Exercise objective:
An exact transcription of every record is needed.

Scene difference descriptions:
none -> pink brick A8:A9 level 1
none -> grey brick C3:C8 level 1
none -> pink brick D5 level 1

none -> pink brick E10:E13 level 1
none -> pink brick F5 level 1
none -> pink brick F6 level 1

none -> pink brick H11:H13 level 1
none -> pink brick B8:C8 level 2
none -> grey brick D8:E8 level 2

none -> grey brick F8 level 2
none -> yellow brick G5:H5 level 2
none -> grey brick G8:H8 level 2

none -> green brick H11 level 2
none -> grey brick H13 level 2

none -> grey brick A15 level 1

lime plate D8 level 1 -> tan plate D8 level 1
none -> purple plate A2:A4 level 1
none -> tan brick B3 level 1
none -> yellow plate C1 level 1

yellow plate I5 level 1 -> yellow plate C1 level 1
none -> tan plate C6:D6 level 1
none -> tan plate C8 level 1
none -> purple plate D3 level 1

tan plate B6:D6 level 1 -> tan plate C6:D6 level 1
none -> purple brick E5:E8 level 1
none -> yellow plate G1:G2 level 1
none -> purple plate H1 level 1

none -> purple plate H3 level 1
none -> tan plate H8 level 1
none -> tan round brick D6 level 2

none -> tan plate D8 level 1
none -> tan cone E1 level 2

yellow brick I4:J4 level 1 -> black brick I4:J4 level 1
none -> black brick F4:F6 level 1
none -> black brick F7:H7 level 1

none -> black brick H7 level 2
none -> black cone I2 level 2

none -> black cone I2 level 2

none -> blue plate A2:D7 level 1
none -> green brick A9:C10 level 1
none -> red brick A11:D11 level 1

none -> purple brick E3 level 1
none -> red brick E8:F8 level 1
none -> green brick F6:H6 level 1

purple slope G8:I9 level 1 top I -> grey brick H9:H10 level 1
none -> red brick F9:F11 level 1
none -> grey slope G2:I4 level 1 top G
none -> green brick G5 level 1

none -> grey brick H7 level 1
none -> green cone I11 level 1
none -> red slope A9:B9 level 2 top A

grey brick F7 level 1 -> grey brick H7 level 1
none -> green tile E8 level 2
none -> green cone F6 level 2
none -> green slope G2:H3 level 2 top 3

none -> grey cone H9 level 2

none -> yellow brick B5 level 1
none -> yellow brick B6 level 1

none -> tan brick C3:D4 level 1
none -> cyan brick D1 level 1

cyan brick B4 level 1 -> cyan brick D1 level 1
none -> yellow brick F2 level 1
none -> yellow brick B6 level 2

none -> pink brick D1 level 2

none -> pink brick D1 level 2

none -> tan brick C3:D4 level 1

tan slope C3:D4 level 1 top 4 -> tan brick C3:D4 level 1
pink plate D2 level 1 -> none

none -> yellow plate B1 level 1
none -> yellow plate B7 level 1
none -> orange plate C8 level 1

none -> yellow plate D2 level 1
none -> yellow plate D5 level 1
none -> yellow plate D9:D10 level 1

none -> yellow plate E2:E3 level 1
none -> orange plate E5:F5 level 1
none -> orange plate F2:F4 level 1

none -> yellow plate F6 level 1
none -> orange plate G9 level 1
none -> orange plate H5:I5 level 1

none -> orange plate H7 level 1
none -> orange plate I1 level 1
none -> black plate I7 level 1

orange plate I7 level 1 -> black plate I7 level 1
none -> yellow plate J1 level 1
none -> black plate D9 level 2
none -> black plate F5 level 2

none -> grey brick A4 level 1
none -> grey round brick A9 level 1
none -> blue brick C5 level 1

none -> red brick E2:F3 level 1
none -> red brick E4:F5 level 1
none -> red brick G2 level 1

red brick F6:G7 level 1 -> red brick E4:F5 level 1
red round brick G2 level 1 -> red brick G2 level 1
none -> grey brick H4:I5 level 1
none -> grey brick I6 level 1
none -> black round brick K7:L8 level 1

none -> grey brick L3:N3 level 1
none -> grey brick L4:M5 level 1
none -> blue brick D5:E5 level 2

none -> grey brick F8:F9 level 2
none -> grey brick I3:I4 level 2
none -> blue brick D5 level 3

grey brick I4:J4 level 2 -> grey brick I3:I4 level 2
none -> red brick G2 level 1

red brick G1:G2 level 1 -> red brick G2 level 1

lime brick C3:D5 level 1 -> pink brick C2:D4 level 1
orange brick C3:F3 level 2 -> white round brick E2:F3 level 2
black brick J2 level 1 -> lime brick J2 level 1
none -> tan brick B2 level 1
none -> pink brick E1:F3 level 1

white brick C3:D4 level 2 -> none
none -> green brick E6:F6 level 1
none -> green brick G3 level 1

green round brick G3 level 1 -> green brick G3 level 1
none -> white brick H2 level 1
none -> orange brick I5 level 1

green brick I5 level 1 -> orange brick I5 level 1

Written response:
none -> pink brick A8:A9 level 1
none -> grey brick C3:C8 level 1
none -> pink brick D5 level 1

none -> pink brick E10:E13 level 1
none -> pink brick F5 level 1
none -> pink brick F6 level 1

none -> pink brick H11:H13 level 1
none -> pink brick B8:C8 level 2
none -> grey brick D8:E8 level 2

none -> grey brick F8 level 2
none -> yellow brick G5:H5 level 2
none -> grey brick G8:H8 level 2

none -> green brick H11 level 2
none -> grey brick H13 level 2

none -> grey brick A15 level 1

lime plate D8 level 1 -> tan plate D8 level 1
none -> purple plate A2:A4 level 1
none -> tan brick B3 level 1
none -> yellow plate C1 level 1

yellow plate I5 level 1 -> yellow plate C1 level 1
none -> tan plate C6:D6 level 1
none -> tan plate C8 level 1
none -> purple plate D3 level 1

tan plate B6:D6 level 1 -> tan plate C6:D6 level 1
none -> purple brick E5:E8 level 1
none -> yellow plate G1:G2 level 1
none -> purple plate H1 level 1

none -> purple plate H3 level 1
none -> tan plate H8 level 1
none -> tan round brick D6 level 2

none -> tan plate D8 level 1
none -> tan cone E1 level 2

yellow brick I4:J4 level 1 -> black brick I4:J4 level 1
none -> black brick F4:F6 level 1
none -> black brick F7:H7 level 1

none -> black brick H7 level 2
none -> black cone I2 level 2

none -> black cone I2 level 2

none -> blue plate A2:D7 level 1
none -> green brick A9:C10 level 1
none -> red brick A11:D11 level 1

none -> purple brick E3 level 1
none -> red brick E8:F8 level 1
none -> green brick F6:H6 level 1

purple slope G8:I9 level 1 top I -> grey brick H9:H10 level 1
none -> red brick F9:F11 level 1
none -> grey slope G2:I4 level 1 top G
none -> green brick G5 level 1

none -> grey brick H7 level 1
none -> green cone I11 level 1
none -> red slope A9:B9 level 2 top A

grey brick F7 level 1 -> grey brick H7 level 1
none -> green tile E8 level 2
none -> green cone F6 level 2
none -> green slope G2:H3 level 2 top 3

none -> grey cone H9 level 2

none -> yellow brick B5 level 1
none -> yellow brick B6 level 1

none -> tan brick C3:D4 level 1
none -> cyan brick D1 level 1

cyan brick B4 level 1 -> cyan brick D1 level 1
none -> yellow brick F2 level 1
none -> yellow brick B6 level 2

none -> pink brick D1 level 2

none -> pink brick D1 level 2

none -> tan brick C3:D4 level 1

tan slope C3:D4 level 1 top 4 -> tan brick C3:D4 level 1
pink plate D2 level 1 -> none

none -> yellow plate B1 level 1
none -> yellow plate B7 level 1
none -> orange plate C8 level 1

none -> yellow plate D2 level 1
none -> yellow plate D5 level 1
none -> yellow plate D9:D10 level 1

none -> yellow plate E2:E3 level 1
none -> orange plate E5:F5 level 1
none -> orange plate F2:F4 level 1

none -> yellow plate F6 level 1
none -> orange plate G9 level 1
none -> orange plate H5:I5 level 1

none -> orange plate H7 level 1
none -> orange plate I1 level 1
none -> black plate I7 level 1

orange plate I7 level 1 -> black plate I7 level 1
none -> yellow plate J1 level 1
none -> black plate D9 level 2
none -> black plate F5 level 2

none -> grey brick A4 level 1
none -> grey round brick A9 level 1
none -> blue brick C5 level 1

none -> red brick E2:F3 level 1
none -> red brick E4:F5 level 1
none -> red brick G2 level 1

red brick F6:G7 level 1 -> red brick E4:F5 level 1
red round brick G2 level 1 -> red brick G2 level 1
none -> grey brick H4:I5 level 1
none -> grey brick I6 level 1
none -> black round brick K7:L8 level 1

none -> grey brick L3:N3 level 1
none -> grey brick L4:M5 level 1
none -> blue brick D5:E5 level 2

none -> grey brick F8:F9 level 2
none -> grey brick I3:I4 level 2
none -> blue brick D5 level 3

grey brick I4:J4 level 2 -> grey brick I3:I4 level 2
none -> red brick G2 level 1

red brick G1:G2 level 1 -> red brick G2 level 1

lime brick C3:D5 level 1 -> pink brick C2:D4 level 1
orange brick C3:F3 level 2 -> white round brick E2:F3 level 2
black brick J2 level 1 -> lime brick J2 level 1
none -> tan brick B2 level 1
none -> pink brick E1:F3 level 1

white brick C3:D4 level 2 -> none
none -> green brick E6:F6 level 1
none -> green brick G3 level 1

green round brick G3 level 1 -> green brick G3 level 1
none -> white brick H2 level 1
none -> orange brick I5 level 1

green brick I5 level 1 -> orange brick I5 level 1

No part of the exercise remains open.